• [Exercise objective]
Copy each line of the records that includes "spectacles".

--- Raw data ---

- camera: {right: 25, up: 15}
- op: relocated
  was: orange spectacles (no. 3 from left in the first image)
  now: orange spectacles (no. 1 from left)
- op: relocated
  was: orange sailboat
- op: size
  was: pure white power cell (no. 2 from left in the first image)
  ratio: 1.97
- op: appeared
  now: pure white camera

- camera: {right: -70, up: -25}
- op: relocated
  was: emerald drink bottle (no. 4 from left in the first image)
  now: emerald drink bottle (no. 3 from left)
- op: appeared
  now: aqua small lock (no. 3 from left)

---
--- Raw data ---

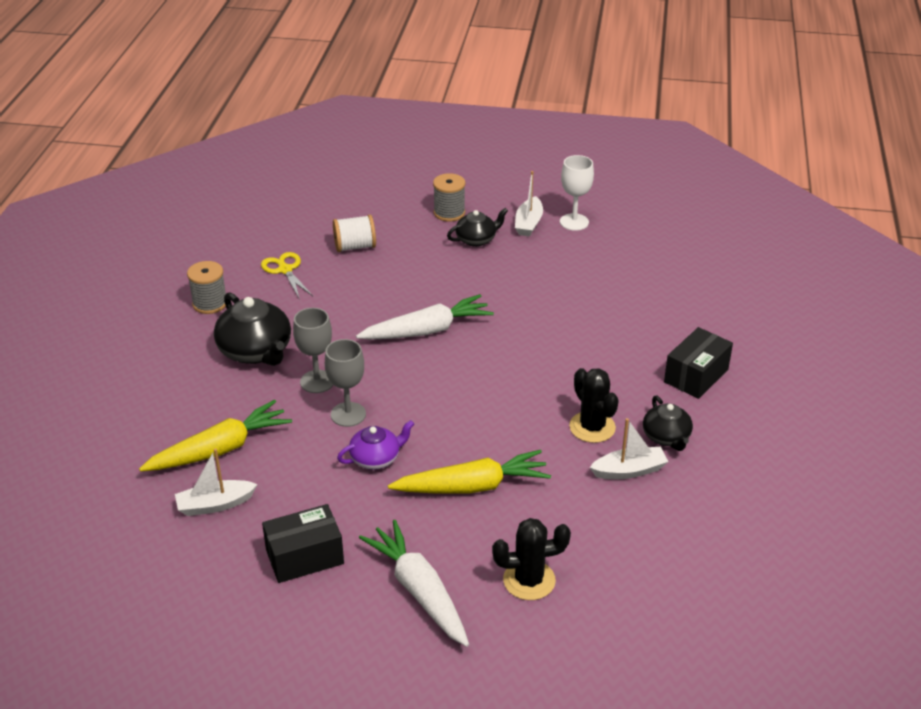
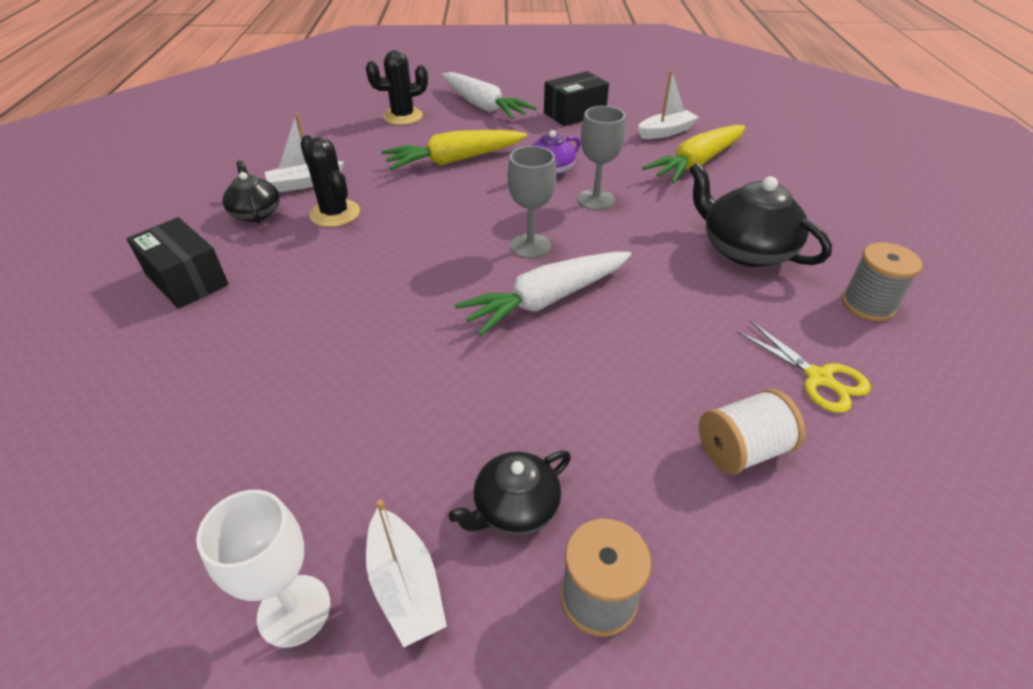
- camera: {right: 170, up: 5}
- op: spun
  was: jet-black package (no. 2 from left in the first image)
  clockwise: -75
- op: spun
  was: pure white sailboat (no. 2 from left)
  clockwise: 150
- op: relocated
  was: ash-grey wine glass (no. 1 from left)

---

• [Output]
  was: orange spectacles (no. 3 from left in the first image)
  now: orange spectacles (no. 1 from left)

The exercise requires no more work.